— EXERCISE MATERIALS —
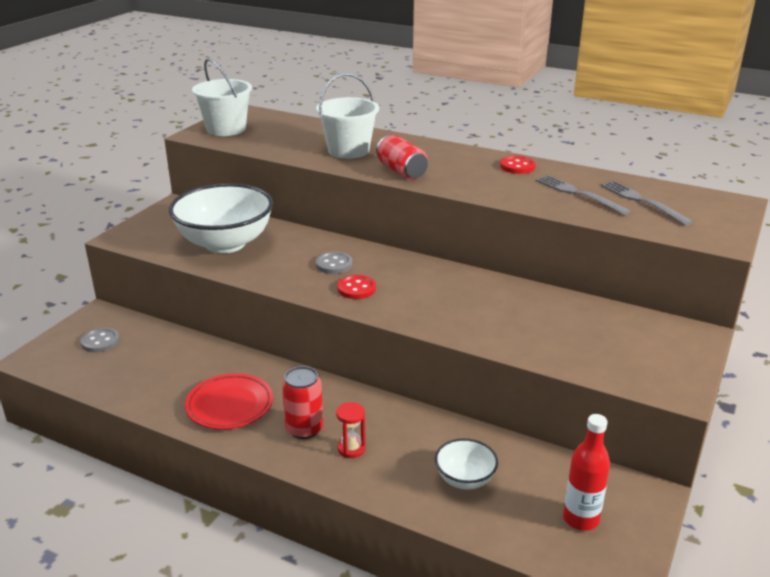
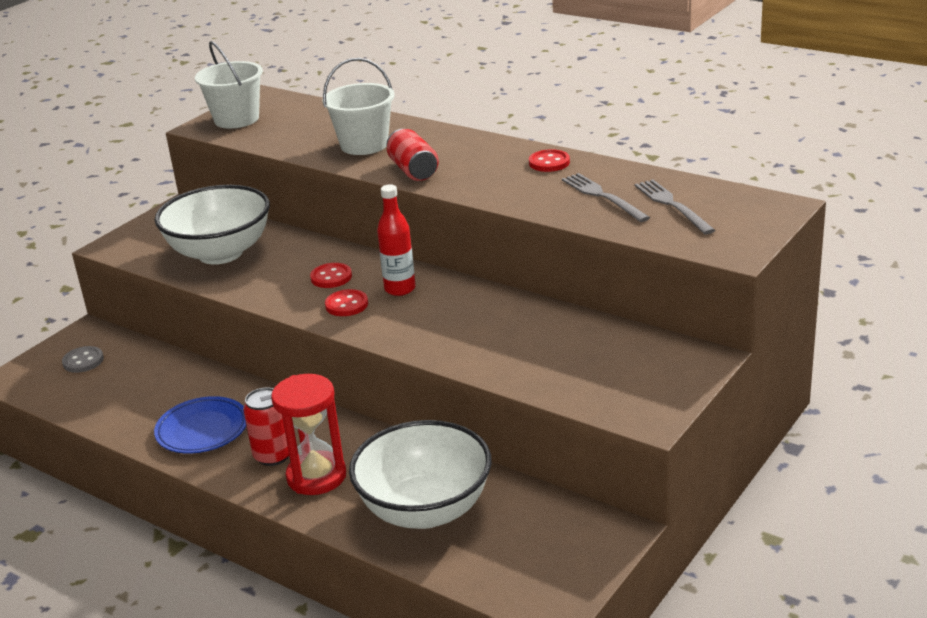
camera: 10 degrees right, 0 degrees up
(230, 405) = (202, 430): red plate -> blue plate
(334, 264) = (331, 277): grey button -> red button
(351, 449) = (316, 476): red hourglass -> red hourglass, size x2.01
(465, 479) = (425, 510): white bowl -> white bowl, size x2.09
(580, 519) = (533, 552): red bottle -> red bottle (400, 289)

— TO DO —
The listing above is to be set down word for word, without its images.

— SOLUTION —
camera: 10 degrees right, 0 degrees up
(230, 405) = (202, 430): red plate -> blue plate
(334, 264) = (331, 277): grey button -> red button
(351, 449) = (316, 476): red hourglass -> red hourglass, size x2.01
(465, 479) = (425, 510): white bowl -> white bowl, size x2.09
(580, 519) = (533, 552): red bottle -> red bottle (400, 289)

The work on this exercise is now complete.